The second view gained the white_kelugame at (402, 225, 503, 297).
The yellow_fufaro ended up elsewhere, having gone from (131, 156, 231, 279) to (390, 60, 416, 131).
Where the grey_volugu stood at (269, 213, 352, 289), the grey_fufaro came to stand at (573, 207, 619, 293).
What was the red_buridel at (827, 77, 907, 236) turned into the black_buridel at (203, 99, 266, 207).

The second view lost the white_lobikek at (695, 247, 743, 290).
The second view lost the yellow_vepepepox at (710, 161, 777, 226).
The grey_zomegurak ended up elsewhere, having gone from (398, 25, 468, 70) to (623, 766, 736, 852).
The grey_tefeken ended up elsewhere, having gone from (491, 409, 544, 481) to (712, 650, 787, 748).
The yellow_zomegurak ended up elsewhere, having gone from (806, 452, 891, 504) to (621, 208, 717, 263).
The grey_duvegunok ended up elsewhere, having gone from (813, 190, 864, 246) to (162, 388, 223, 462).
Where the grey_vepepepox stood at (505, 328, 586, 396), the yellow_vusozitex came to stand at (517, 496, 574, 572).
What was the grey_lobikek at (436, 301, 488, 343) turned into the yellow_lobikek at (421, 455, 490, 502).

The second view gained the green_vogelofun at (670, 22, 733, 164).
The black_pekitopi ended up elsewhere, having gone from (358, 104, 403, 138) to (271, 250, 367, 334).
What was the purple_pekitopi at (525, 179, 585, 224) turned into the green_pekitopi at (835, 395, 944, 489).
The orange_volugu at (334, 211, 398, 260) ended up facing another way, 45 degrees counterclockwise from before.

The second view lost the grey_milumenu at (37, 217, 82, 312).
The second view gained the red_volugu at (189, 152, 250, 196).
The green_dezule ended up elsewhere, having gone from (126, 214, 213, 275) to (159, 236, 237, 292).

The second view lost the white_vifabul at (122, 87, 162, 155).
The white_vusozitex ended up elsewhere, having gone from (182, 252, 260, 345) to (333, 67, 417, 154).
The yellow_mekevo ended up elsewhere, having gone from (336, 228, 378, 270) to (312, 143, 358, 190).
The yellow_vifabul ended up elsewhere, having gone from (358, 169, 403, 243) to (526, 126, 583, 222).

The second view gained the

═══

| WORK INSTRUCTION |
Look through the data above and return exactly the lines from the one that contains "The yellow_fufaro ended" to the one that contains "Where the grey_volugu", inclusive, with nothing else.

| ANSWER |
The yellow_fufaro ended up elsewhere, having gone from (131, 156, 231, 279) to (390, 60, 416, 131).
Where the grey_volugu stood at (269, 213, 352, 289), the grey_fufaro came to stand at (573, 207, 619, 293).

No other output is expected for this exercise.